Goal of the exercise
Please return every record exactly, with no pictures included.

───── Data supplied

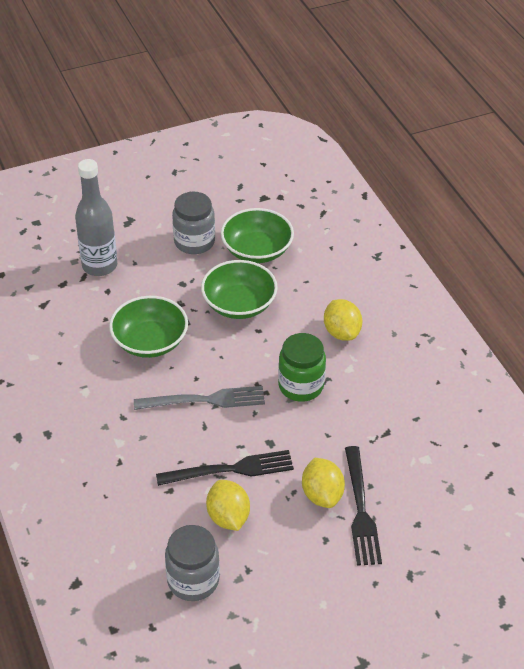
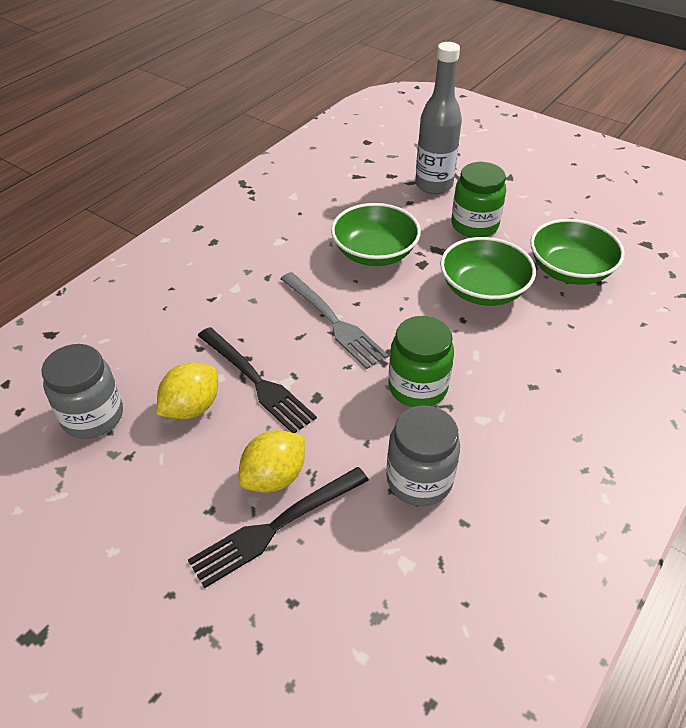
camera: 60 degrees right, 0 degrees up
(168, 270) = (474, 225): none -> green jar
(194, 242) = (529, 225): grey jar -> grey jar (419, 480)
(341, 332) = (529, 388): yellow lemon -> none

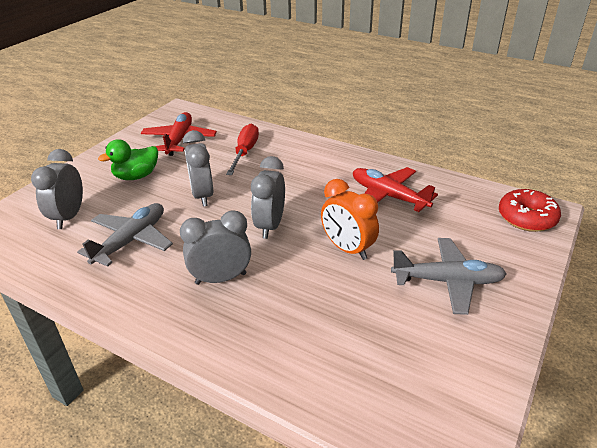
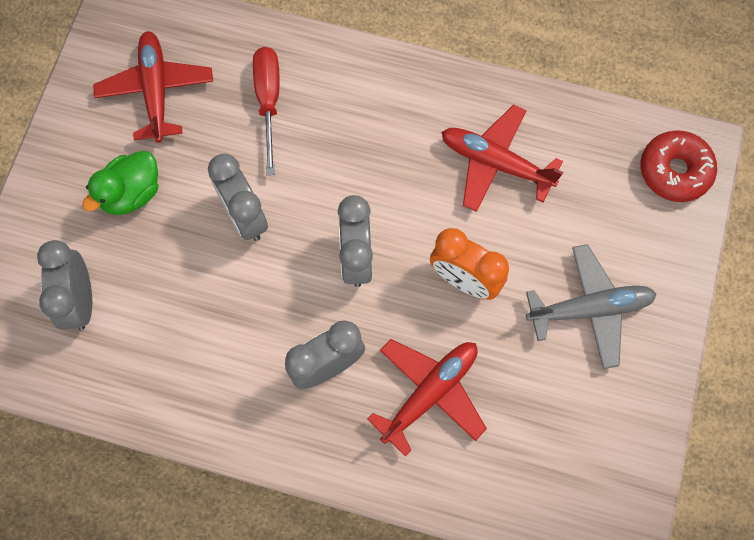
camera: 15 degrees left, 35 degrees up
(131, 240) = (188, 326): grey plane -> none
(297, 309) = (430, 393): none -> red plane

──────────

Exercise output
camera: 60 degrees right, 0 degrees up
(168, 270) = (474, 225): none -> green jar
(194, 242) = (529, 225): grey jar -> grey jar (419, 480)
(341, 332) = (529, 388): yellow lemon -> none

camera: 15 degrees left, 35 degrees up
(131, 240) = (188, 326): grey plane -> none
(297, 309) = (430, 393): none -> red plane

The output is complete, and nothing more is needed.